PROBLEM TO WORK ON ▸ Every entry below must be transcribed word for word, and the images must be left out.

MATERIAL FOR THIS EXERCISE ▸
_ _ _ _ _
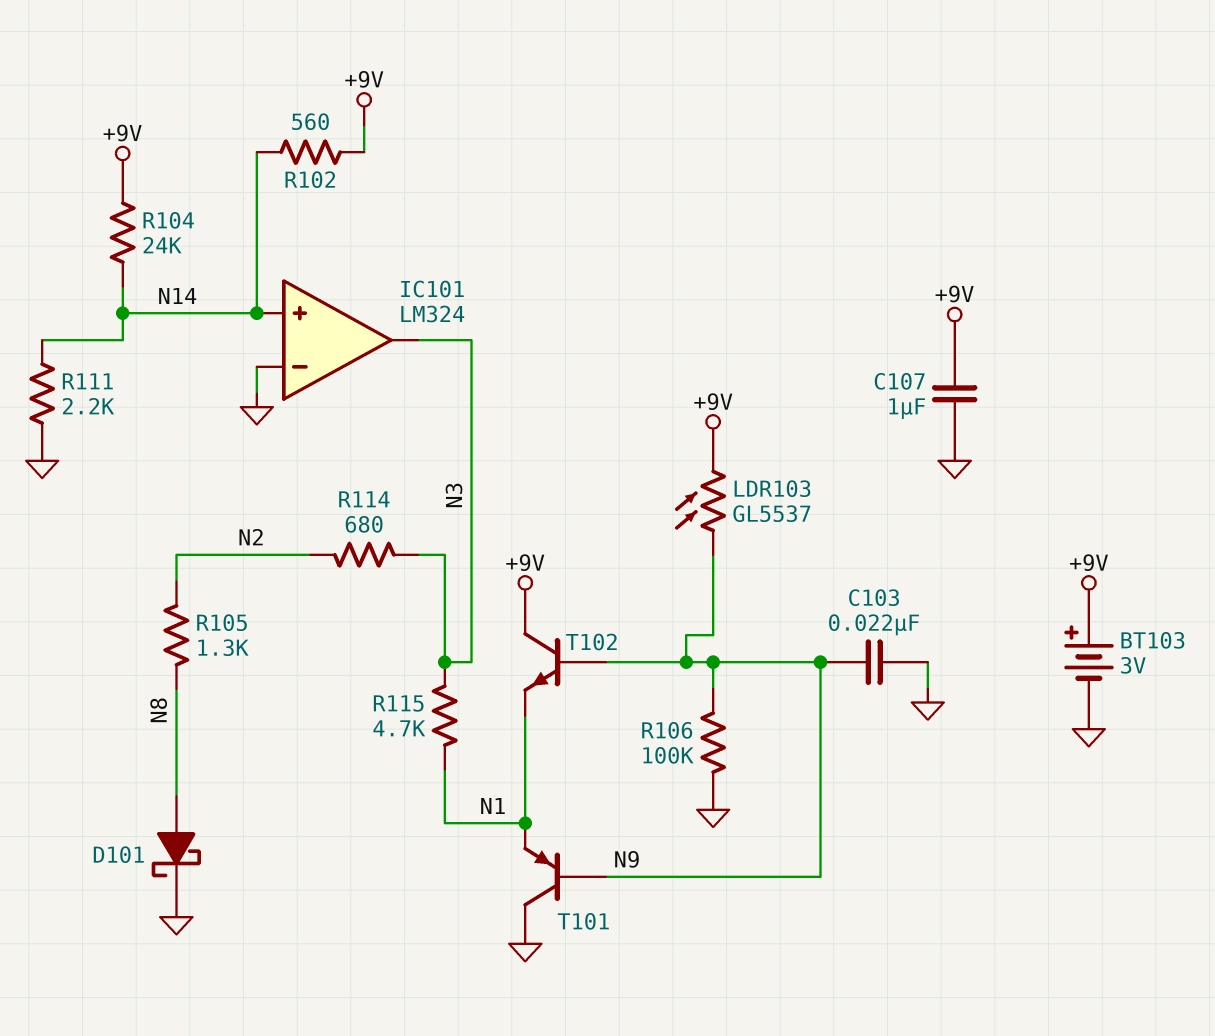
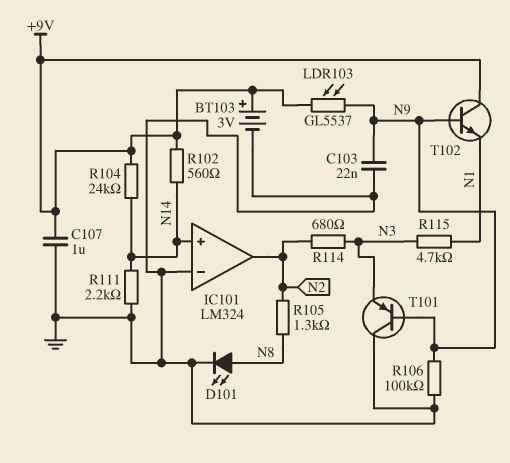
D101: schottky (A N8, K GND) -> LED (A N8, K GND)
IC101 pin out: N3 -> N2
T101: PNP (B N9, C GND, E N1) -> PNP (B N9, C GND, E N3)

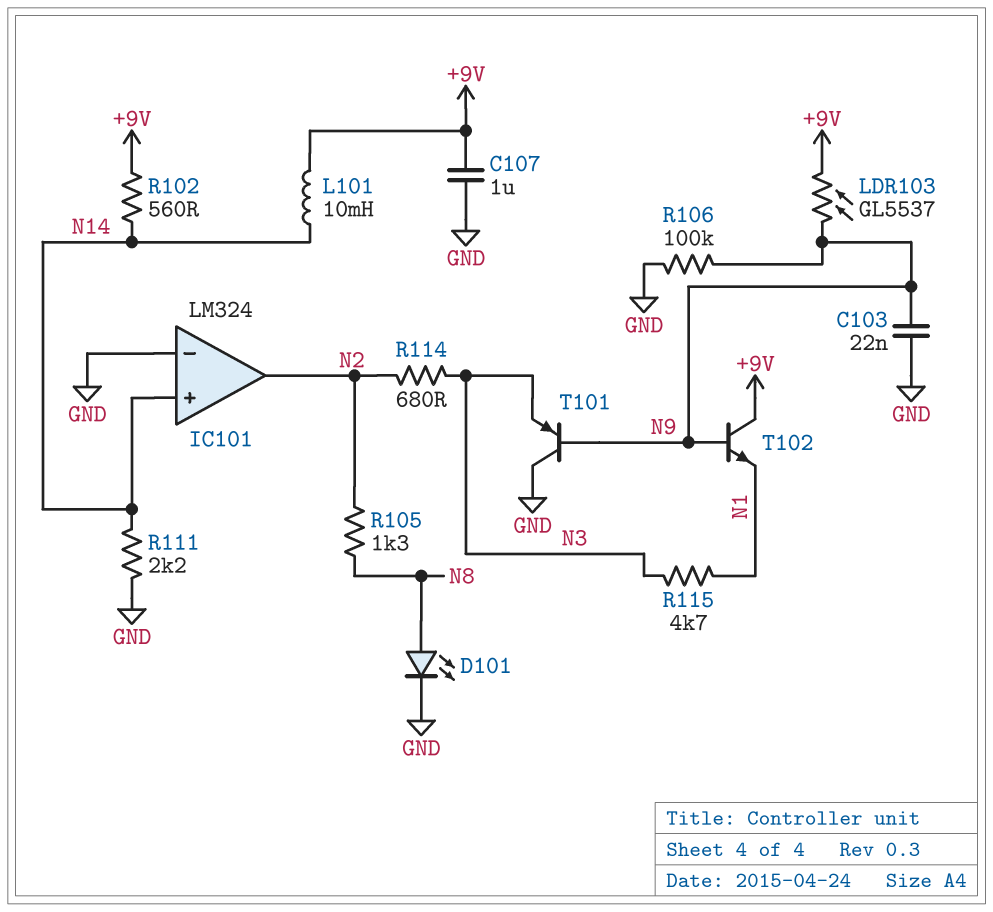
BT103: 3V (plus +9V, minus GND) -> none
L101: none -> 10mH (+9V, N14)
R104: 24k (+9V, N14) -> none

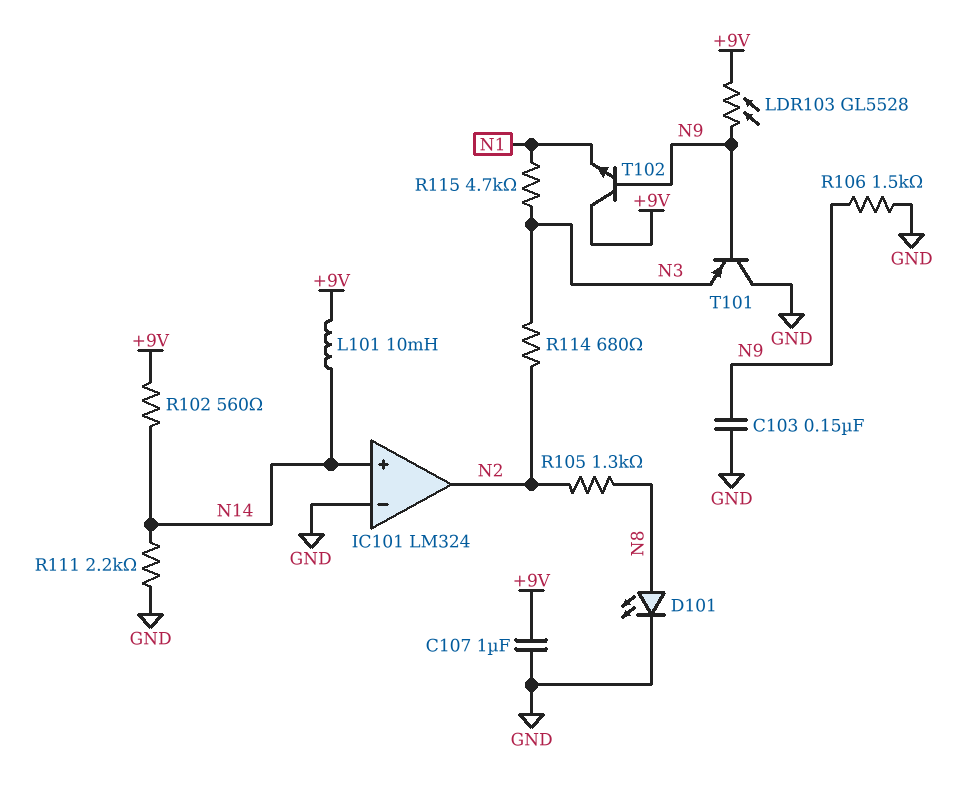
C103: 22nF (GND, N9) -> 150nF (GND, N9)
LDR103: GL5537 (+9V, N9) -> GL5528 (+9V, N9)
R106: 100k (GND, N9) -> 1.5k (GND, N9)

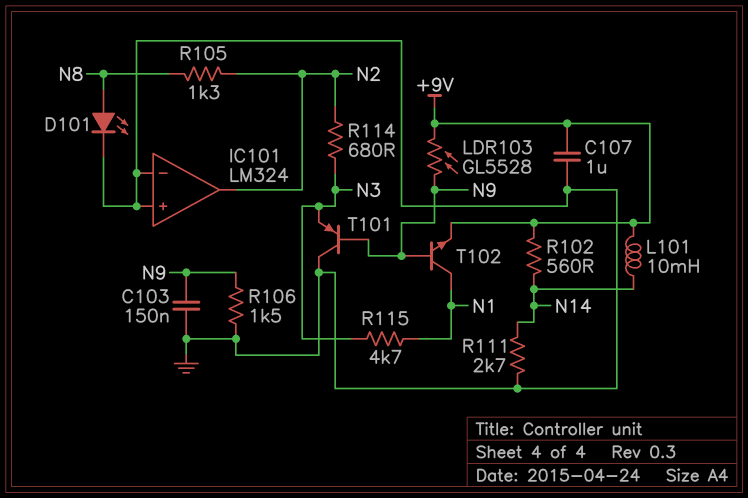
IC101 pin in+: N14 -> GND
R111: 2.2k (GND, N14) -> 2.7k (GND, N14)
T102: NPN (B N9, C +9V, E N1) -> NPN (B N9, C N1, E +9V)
_ _ _ _ _
SOLUTION TO THE EXERCISE ▸
D101: schottky (A N8, K GND) -> LED (A N8, K GND)
IC101 pin out: N3 -> N2
T101: PNP (B N9, C GND, E N1) -> PNP (B N9, C GND, E N3)

BT103: 3V (plus +9V, minus GND) -> none
L101: none -> 10mH (+9V, N14)
R104: 24k (+9V, N14) -> none

C103: 22nF (GND, N9) -> 150nF (GND, N9)
LDR103: GL5537 (+9V, N9) -> GL5528 (+9V, N9)
R106: 100k (GND, N9) -> 1.5k (GND, N9)

IC101 pin in+: N14 -> GND
R111: 2.2k (GND, N14) -> 2.7k (GND, N14)
T102: NPN (B N9, C +9V, E N1) -> NPN (B N9, C N1, E +9V)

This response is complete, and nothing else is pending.